Transcribe the following entries word for word; no picture is to appear in the copy.

++++++++++++++++++++

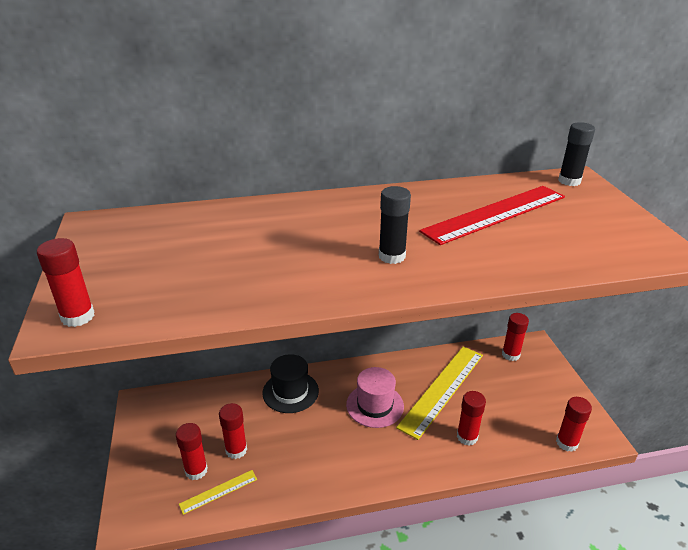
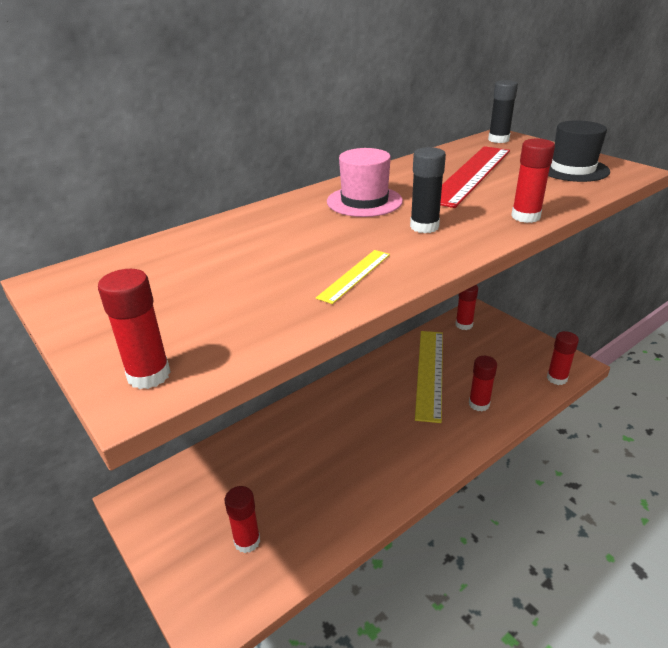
camera: 25 degrees left, 0 degrees up
(218, 491) = (286, 550): yellow ruler -> yellow ruler (354, 275)
(236, 450) = (276, 503): red glue stick -> red glue stick (525, 217)
(290, 392) = (291, 426): black hat -> black hat (572, 169)
(375, 405) = (381, 408): pink hat -> pink hat (364, 201)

++++++++++++++++++++

**Task output:**
camera: 25 degrees left, 0 degrees up
(218, 491) = (286, 550): yellow ruler -> yellow ruler (354, 275)
(236, 450) = (276, 503): red glue stick -> red glue stick (525, 217)
(290, 392) = (291, 426): black hat -> black hat (572, 169)
(375, 405) = (381, 408): pink hat -> pink hat (364, 201)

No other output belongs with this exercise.